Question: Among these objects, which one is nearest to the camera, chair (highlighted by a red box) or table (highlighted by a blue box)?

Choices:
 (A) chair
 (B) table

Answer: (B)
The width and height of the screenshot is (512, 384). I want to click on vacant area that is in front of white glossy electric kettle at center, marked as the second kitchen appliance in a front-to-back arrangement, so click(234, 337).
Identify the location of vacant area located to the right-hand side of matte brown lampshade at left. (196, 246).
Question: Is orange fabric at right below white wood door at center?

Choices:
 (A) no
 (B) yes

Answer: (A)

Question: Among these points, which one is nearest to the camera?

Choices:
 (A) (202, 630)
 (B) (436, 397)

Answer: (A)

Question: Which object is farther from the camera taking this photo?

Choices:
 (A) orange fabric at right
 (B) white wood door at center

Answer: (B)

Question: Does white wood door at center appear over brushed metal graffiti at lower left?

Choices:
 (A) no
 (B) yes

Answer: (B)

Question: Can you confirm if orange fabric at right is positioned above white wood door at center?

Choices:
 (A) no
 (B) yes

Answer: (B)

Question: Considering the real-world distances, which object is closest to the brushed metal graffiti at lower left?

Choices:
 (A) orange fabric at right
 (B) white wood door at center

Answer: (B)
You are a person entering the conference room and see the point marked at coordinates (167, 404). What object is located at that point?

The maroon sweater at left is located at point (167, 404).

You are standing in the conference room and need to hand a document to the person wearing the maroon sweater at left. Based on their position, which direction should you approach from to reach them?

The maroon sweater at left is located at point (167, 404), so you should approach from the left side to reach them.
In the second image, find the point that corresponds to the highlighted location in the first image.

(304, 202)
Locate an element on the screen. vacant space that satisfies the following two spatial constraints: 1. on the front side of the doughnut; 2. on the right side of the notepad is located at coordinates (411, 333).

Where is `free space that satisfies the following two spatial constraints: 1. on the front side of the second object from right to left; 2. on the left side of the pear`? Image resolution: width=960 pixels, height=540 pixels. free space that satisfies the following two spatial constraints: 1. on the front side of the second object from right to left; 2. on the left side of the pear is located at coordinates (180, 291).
######
● Task instructions: Convert all of the items above into a single numbered list with one line per entry, leaving out every blank line.

● Answer space:
1. Question: Among these objects, which one is nearest to the camera, chair (highlighted by a red box) or table (highlighted by a blue box)?
2. Choices:
3.  (A) chair
4.  (B) table
5. Answer: (B)
6. The width and height of the screenshot is (512, 384). I want to click on vacant area that is in front of white glossy electric kettle at center, marked as the second kitchen appliance in a front-to-back arrangement, so click(234, 337).
7. Identify the location of vacant area located to the right-hand side of matte brown lampshade at left. (196, 246).
8. Question: Is orange fabric at right below white wood door at center?
9. Choices:
10.  (A) no
11.  (B) yes
12. Answer: (A)
13. Question: Among these points, which one is nearest to the camera?
14. Choices:
15.  (A) (202, 630)
16.  (B) (436, 397)
17. Answer: (A)
18. Question: Which object is farther from the camera taking this photo?
19. Choices:
20.  (A) orange fabric at right
21.  (B) white wood door at center
22. Answer: (B)
23. Question: Does white wood door at center appear over brushed metal graffiti at lower left?
24. Choices:
25.  (A) no
26.  (B) yes
27. Answer: (B)
28. Question: Can you confirm if orange fabric at right is positioned above white wood door at center?
29. Choices:
30.  (A) no
31.  (B) yes
32. Answer: (B)
33. Question: Considering the real-world distances, which object is closest to the brushed metal graffiti at lower left?
34. Choices:
35.  (A) orange fabric at right
36.  (B) white wood door at center
37. Answer: (B)
38. You are a person entering the conference room and see the point marked at coordinates (167, 404). What object is located at that point?
39. The maroon sweater at left is located at point (167, 404).
40. You are standing in the conference room and need to hand a document to the person wearing the maroon sweater at left. Based on their position, which direction should you approach from to reach them?
41. The maroon sweater at left is located at point (167, 404), so you should approach from the left side to reach them.
42. In the second image, find the point that corresponds to the highlighted location in the first image.
43. (304, 202)
44. Locate an element on the screen. vacant space that satisfies the following two spatial constraints: 1. on the front side of the doughnut; 2. on the right side of the notepad is located at coordinates (411, 333).
45. Where is `free space that satisfies the following two spatial constraints: 1. on the front side of the second object from right to left; 2. on the left side of the pear`? Image resolution: width=960 pixels, height=540 pixels. free space that satisfies the following two spatial constraints: 1. on the front side of the second object from right to left; 2. on the left side of the pear is located at coordinates (180, 291).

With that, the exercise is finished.